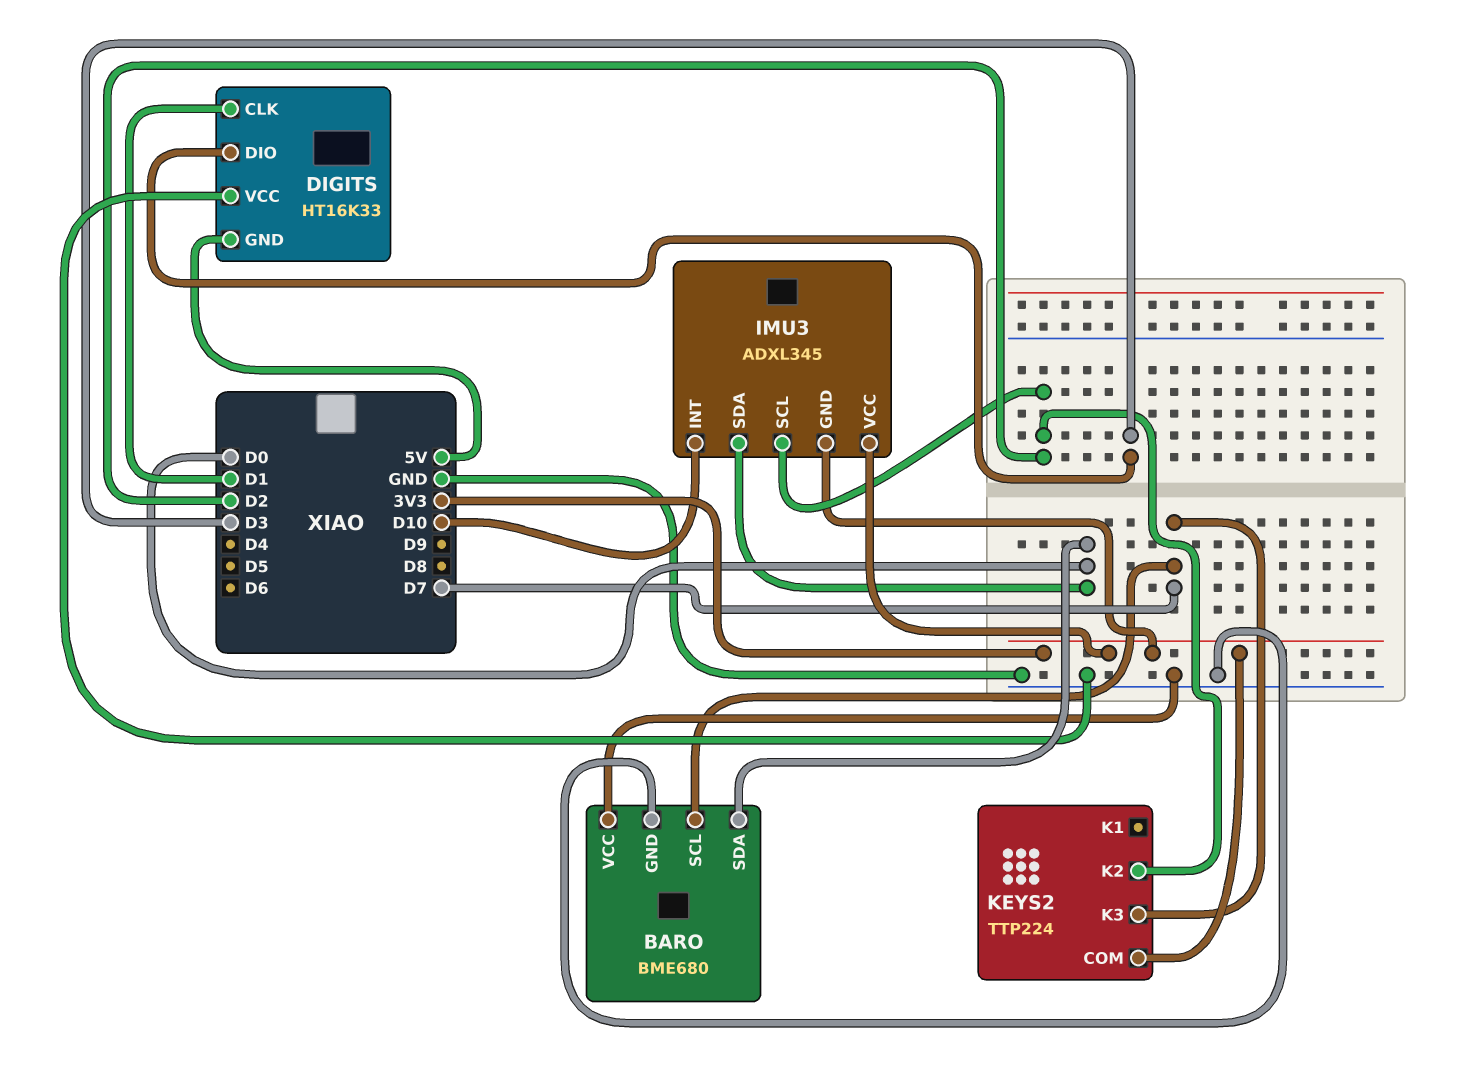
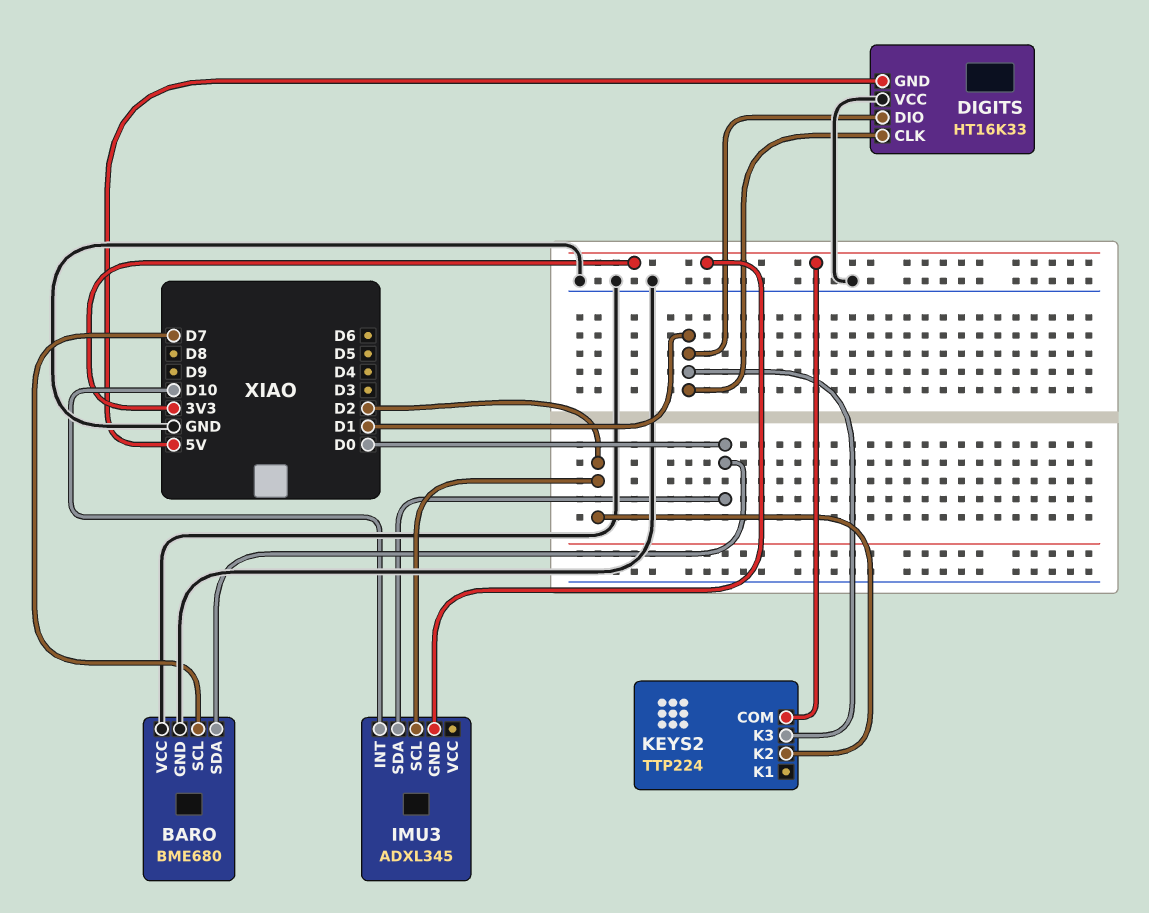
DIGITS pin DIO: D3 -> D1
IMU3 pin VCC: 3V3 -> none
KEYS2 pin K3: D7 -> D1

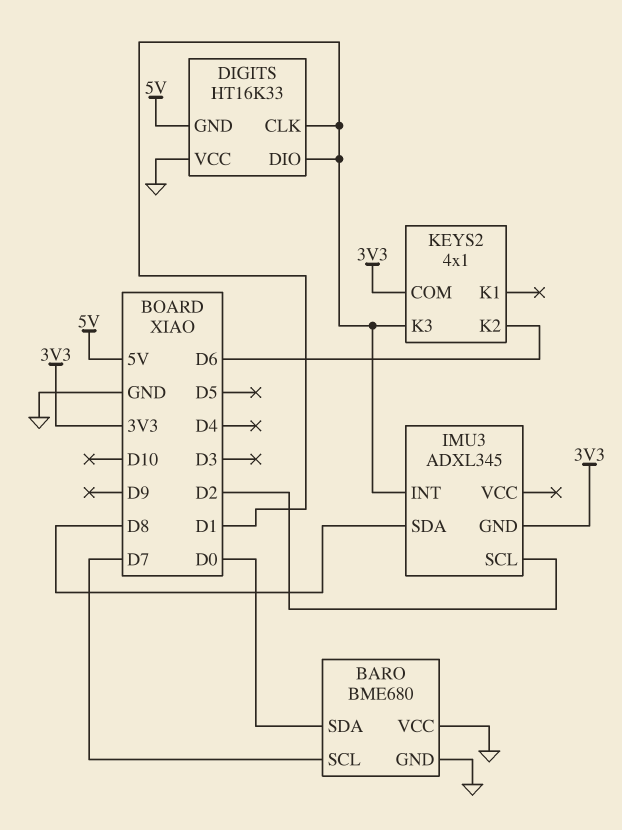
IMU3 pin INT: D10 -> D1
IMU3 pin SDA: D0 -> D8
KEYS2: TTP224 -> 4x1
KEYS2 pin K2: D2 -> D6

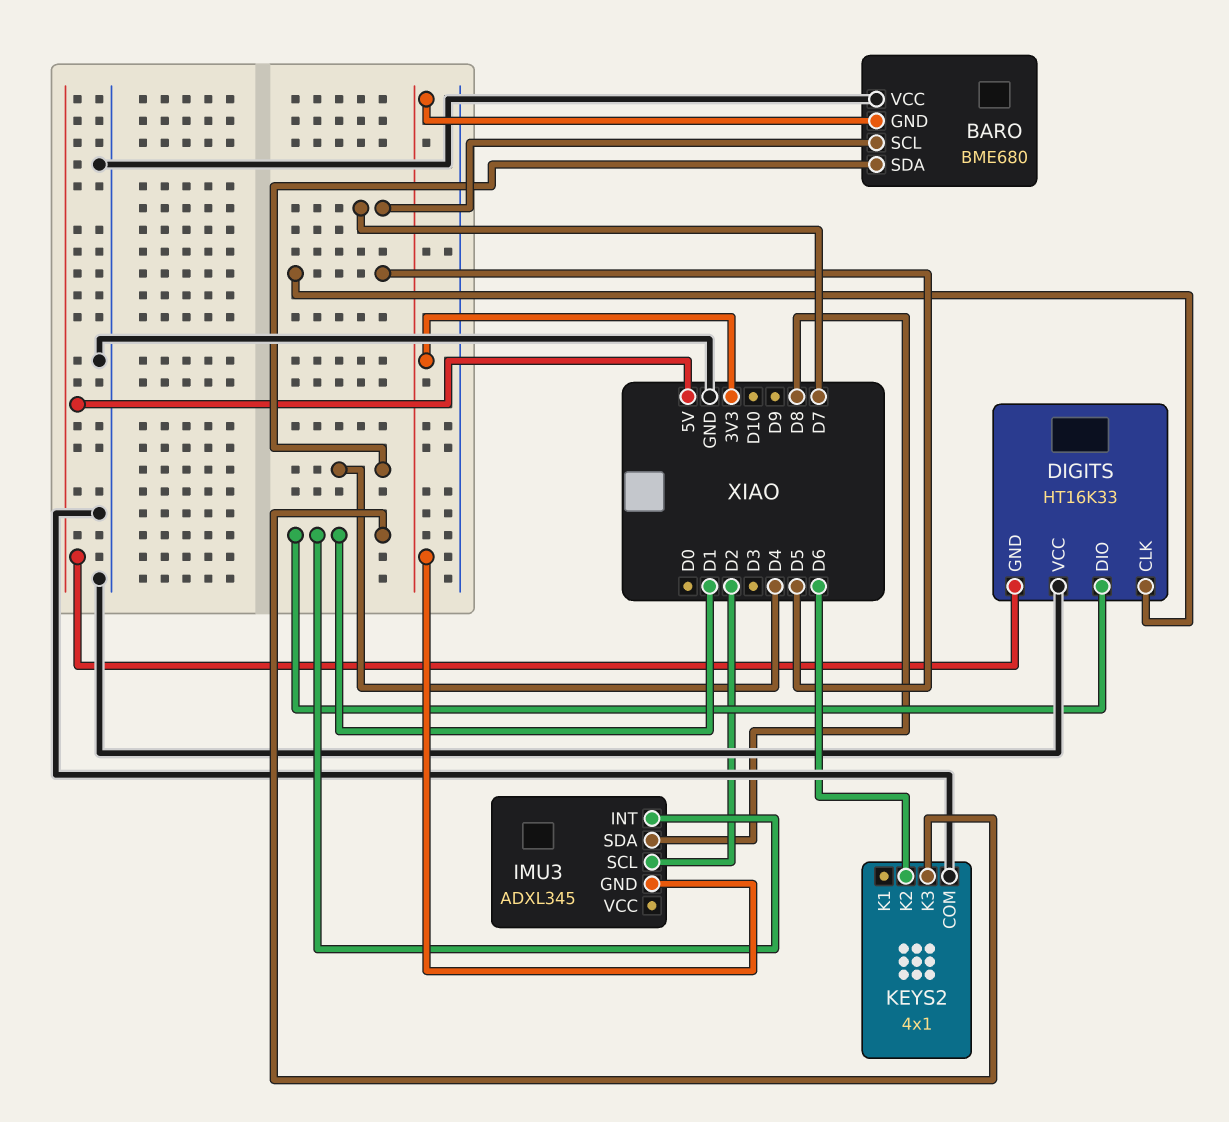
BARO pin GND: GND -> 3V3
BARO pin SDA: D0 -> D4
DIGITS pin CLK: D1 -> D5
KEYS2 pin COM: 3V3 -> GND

### Assigned task
Make a word-for-word copy of the entries, without any pictures.

### Task answer
DIGITS pin DIO: D3 -> D1
IMU3 pin VCC: 3V3 -> none
KEYS2 pin K3: D7 -> D1

IMU3 pin INT: D10 -> D1
IMU3 pin SDA: D0 -> D8
KEYS2: TTP224 -> 4x1
KEYS2 pin K2: D2 -> D6

BARO pin GND: GND -> 3V3
BARO pin SDA: D0 -> D4
DIGITS pin CLK: D1 -> D5
KEYS2 pin COM: 3V3 -> GND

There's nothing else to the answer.